* **AIM OF THE EXERCISE**
Reproduce exactly the lines below from the one containing "brown line: (951, 183) -> (910, 153), moved" through the one containing "purple trapezoid: (799, 1220)", including both, and nothing else.

* **MATERIAL TO PROCESS**
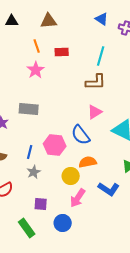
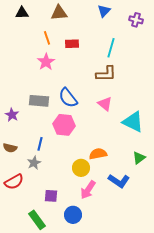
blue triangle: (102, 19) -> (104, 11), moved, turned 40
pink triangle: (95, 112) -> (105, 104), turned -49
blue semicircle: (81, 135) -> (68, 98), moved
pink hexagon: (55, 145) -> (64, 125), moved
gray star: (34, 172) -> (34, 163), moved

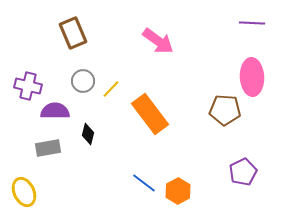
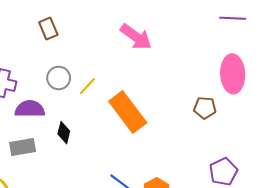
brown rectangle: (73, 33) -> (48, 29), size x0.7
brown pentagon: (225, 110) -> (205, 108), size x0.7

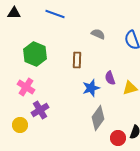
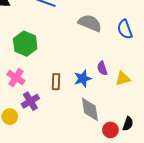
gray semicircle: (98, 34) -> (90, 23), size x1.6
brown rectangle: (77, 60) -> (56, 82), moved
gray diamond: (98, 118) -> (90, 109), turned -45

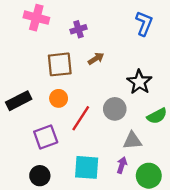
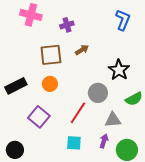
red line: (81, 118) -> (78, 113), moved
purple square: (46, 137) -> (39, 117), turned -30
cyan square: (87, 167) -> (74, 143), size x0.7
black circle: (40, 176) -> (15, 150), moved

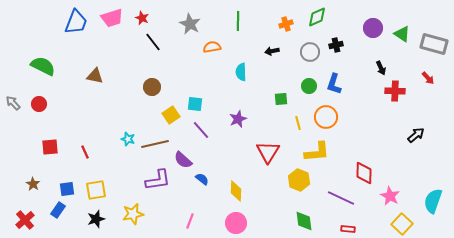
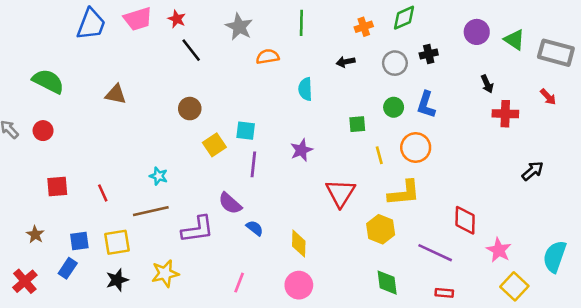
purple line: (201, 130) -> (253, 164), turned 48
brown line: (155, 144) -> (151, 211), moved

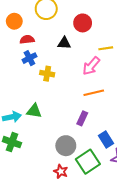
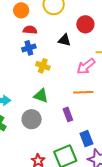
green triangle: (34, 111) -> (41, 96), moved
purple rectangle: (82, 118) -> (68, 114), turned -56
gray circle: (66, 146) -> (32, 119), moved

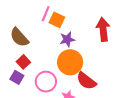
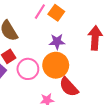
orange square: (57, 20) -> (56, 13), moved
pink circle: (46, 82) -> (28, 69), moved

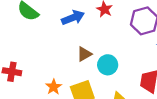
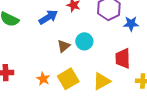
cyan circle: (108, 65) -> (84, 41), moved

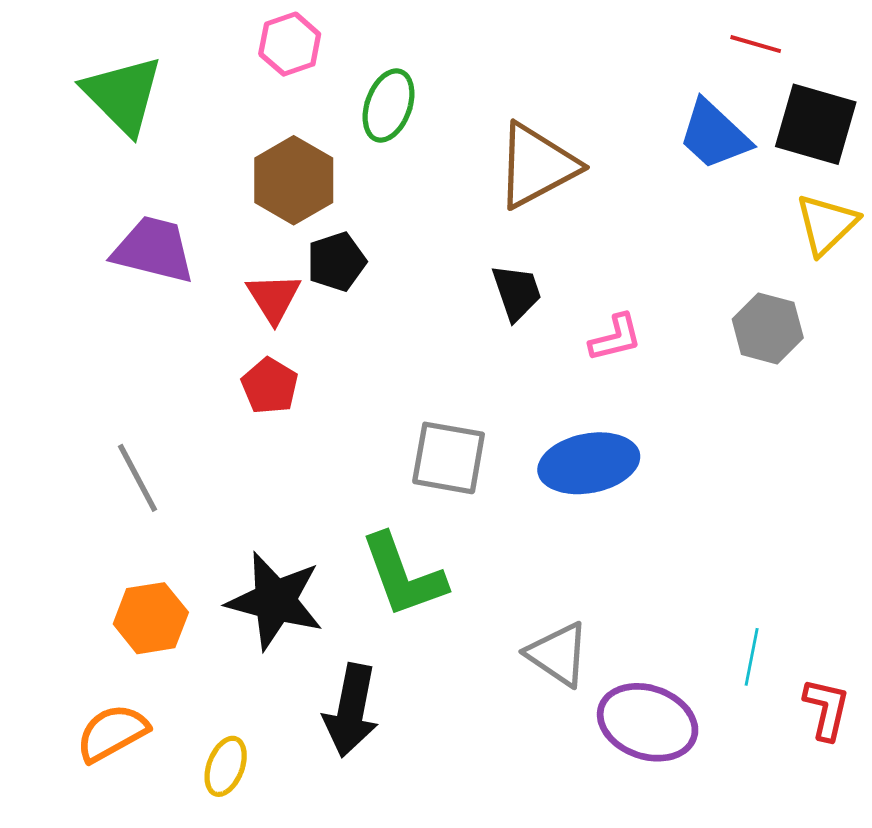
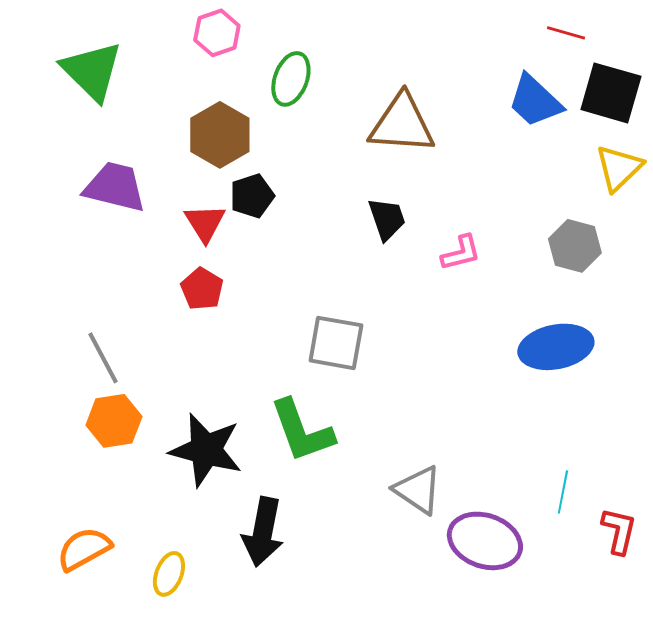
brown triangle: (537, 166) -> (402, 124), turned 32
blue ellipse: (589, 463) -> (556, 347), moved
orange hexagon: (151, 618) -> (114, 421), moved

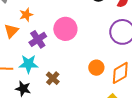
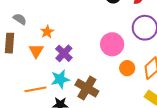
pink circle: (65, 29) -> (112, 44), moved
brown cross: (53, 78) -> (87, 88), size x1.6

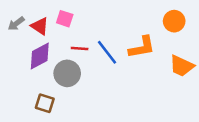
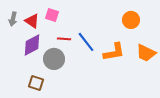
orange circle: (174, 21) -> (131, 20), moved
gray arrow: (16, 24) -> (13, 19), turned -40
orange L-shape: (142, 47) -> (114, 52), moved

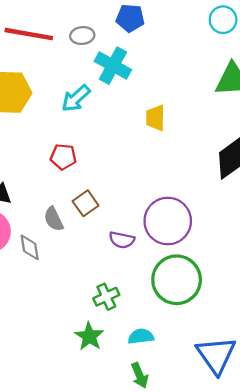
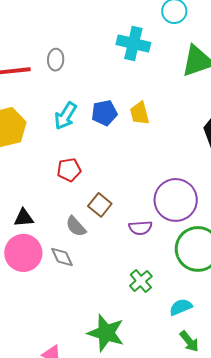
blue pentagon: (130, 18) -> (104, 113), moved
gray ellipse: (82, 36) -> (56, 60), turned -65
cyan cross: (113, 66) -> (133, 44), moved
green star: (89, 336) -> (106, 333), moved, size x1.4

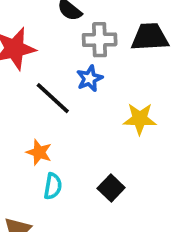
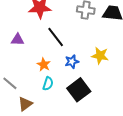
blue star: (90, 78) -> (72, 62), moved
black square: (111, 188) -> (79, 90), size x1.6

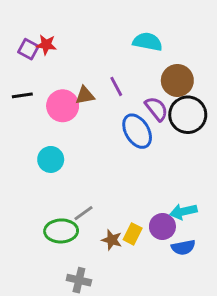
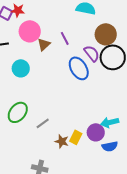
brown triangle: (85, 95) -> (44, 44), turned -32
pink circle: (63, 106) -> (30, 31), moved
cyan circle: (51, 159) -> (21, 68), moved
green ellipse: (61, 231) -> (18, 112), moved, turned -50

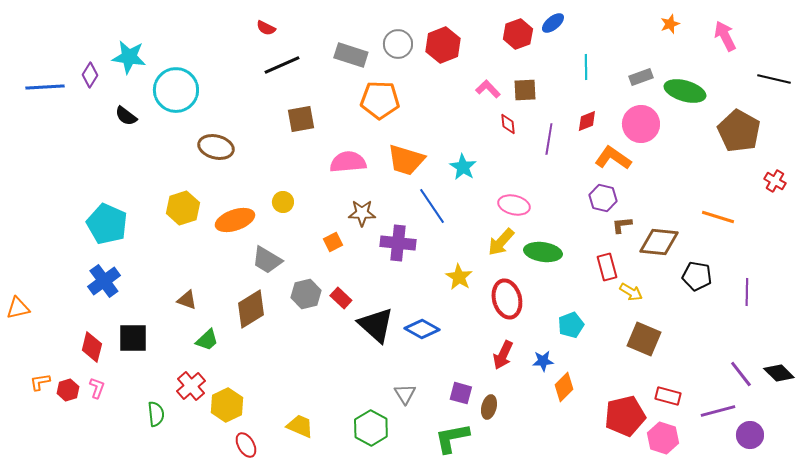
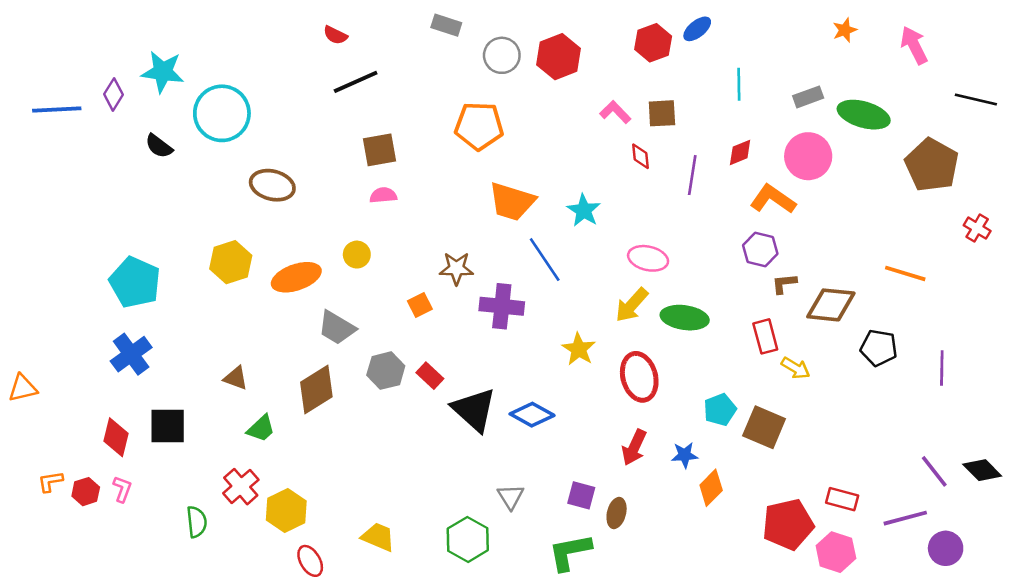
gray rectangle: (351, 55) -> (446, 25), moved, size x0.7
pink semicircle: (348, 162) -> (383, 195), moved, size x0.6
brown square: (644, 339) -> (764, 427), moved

---

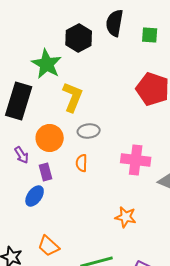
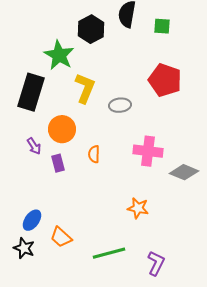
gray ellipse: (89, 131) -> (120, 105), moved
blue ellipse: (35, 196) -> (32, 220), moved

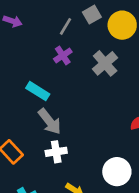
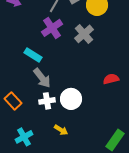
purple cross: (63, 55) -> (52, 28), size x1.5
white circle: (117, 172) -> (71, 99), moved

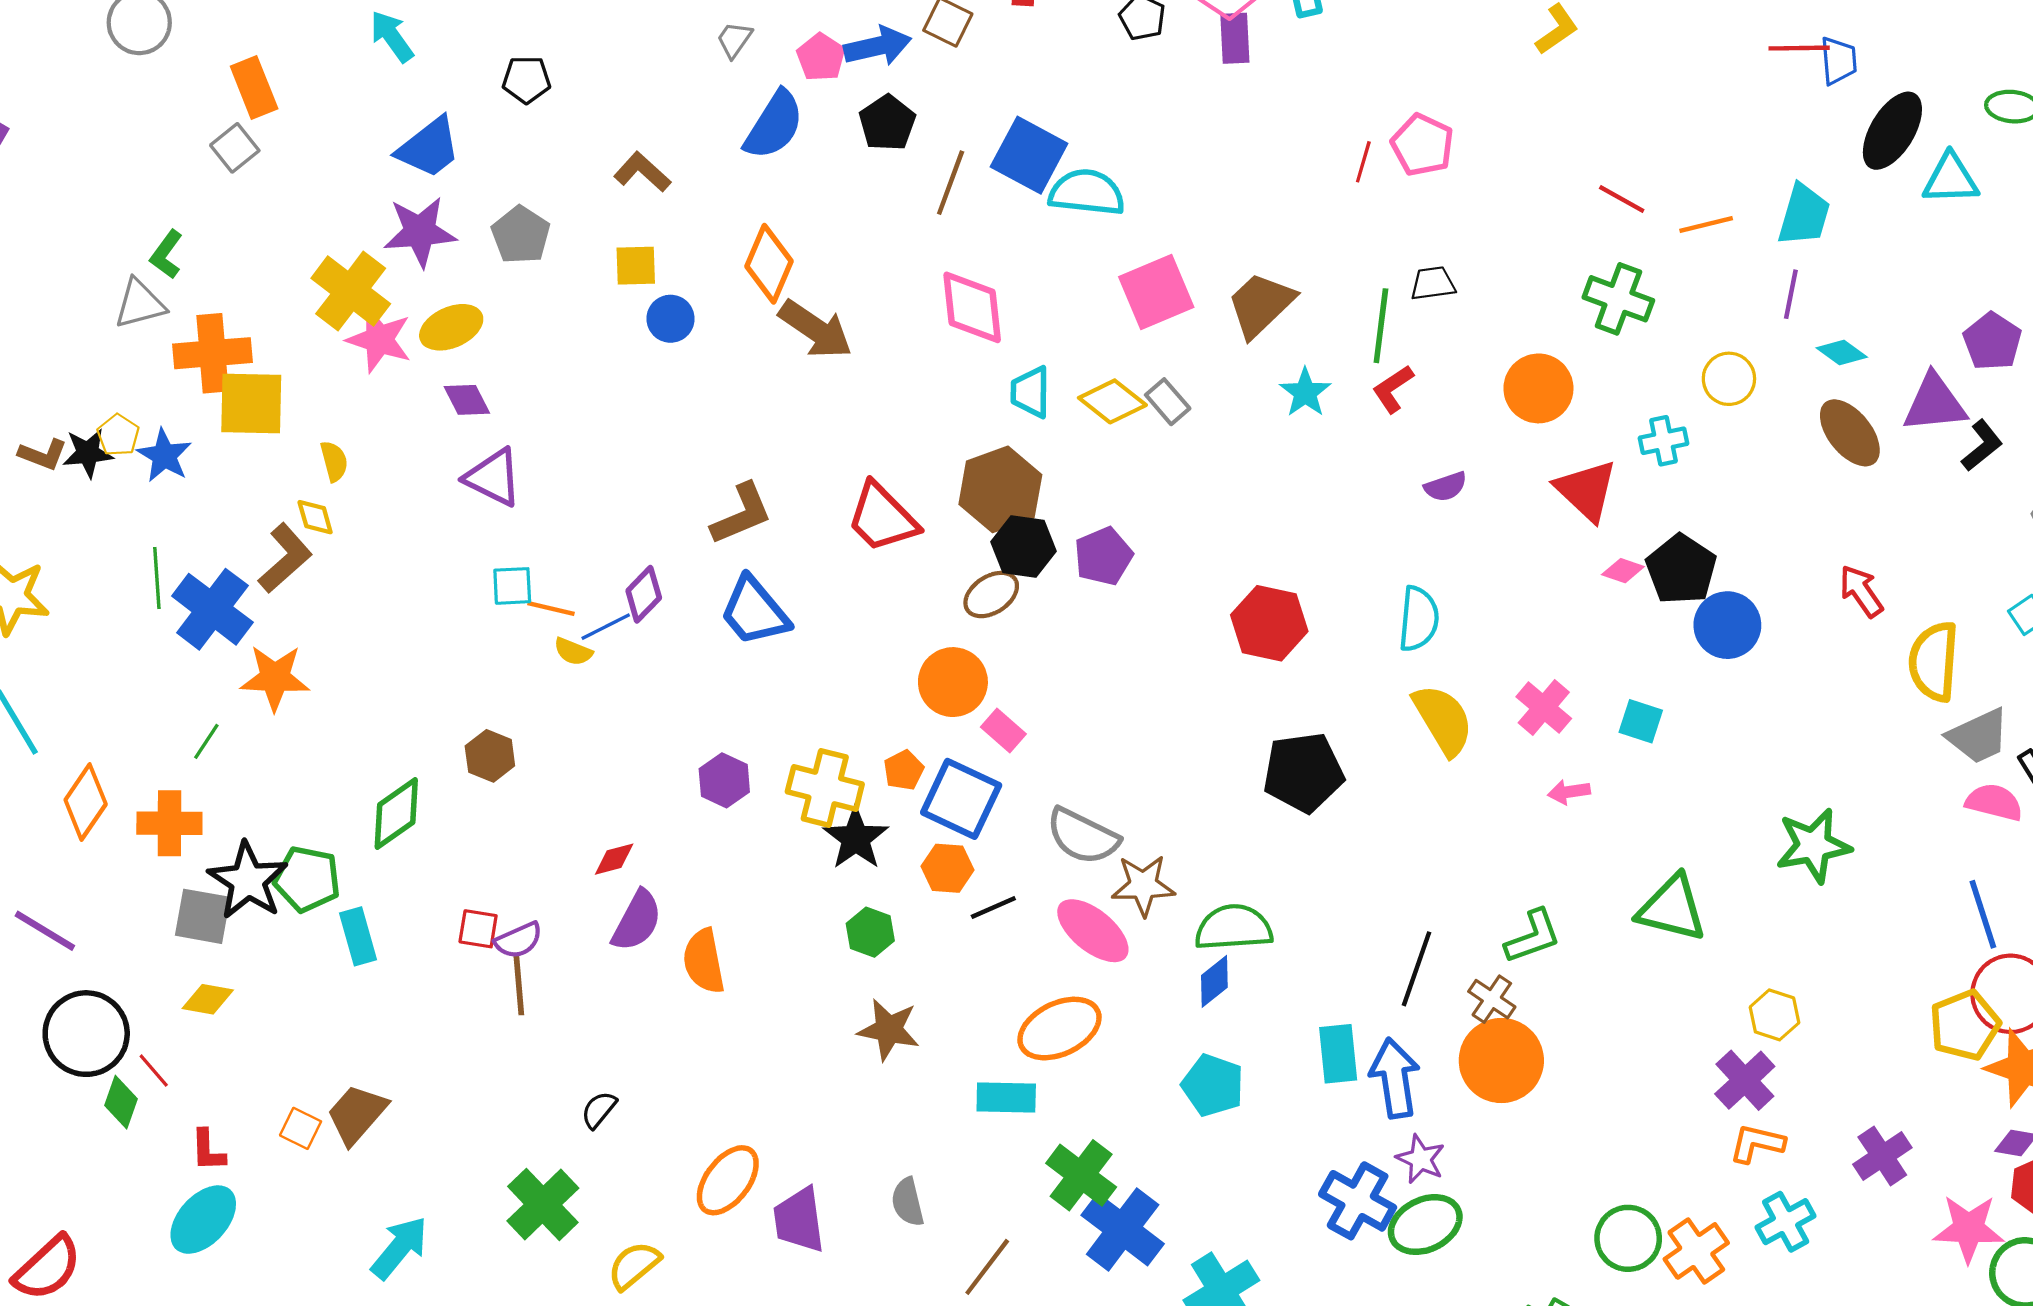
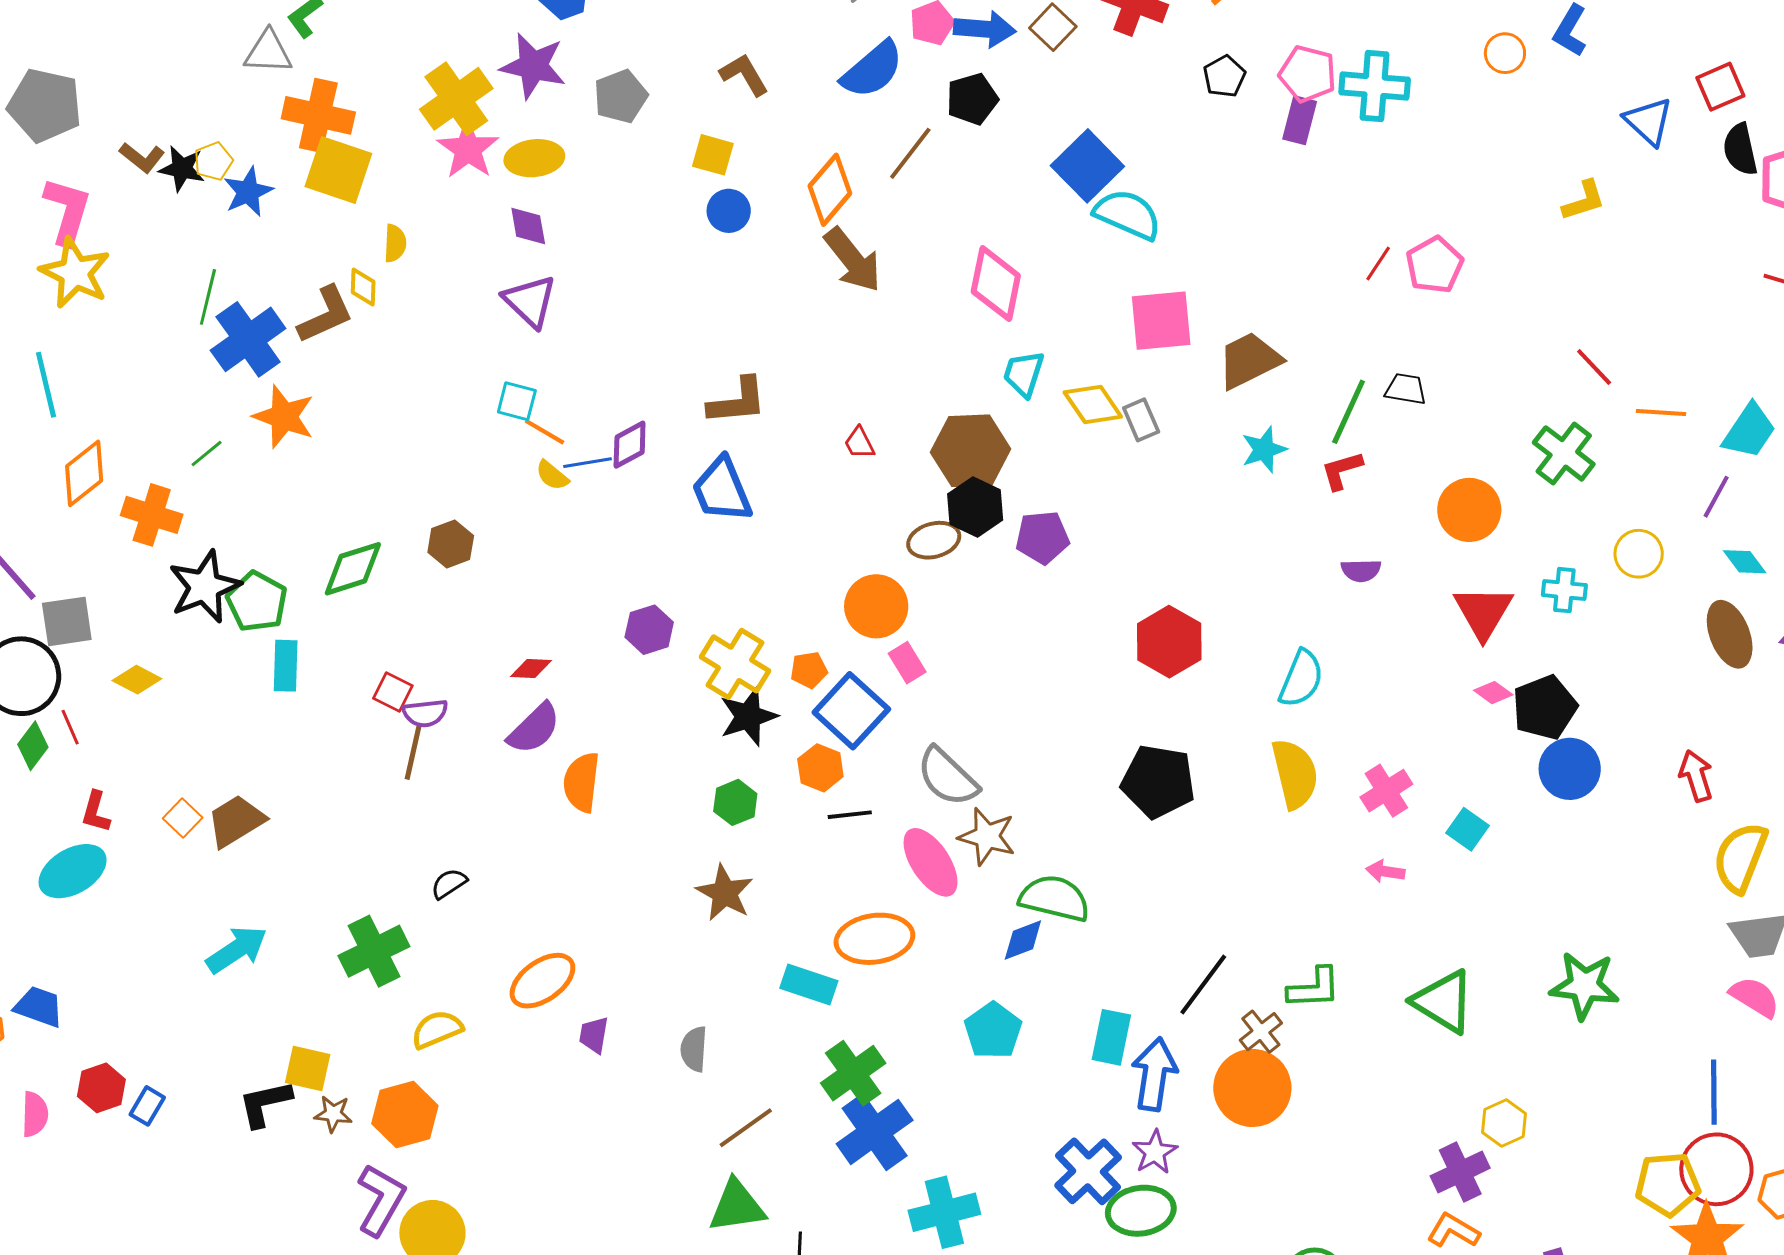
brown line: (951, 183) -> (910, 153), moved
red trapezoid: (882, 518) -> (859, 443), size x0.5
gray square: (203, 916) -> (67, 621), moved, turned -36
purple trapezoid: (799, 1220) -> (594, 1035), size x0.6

* **EXPECTED ANSWER**
brown line: (951, 183) -> (910, 153), moved
red trapezoid: (882, 518) -> (859, 443), size x0.5
gray square: (203, 916) -> (67, 621), moved, turned -36
purple trapezoid: (799, 1220) -> (594, 1035), size x0.6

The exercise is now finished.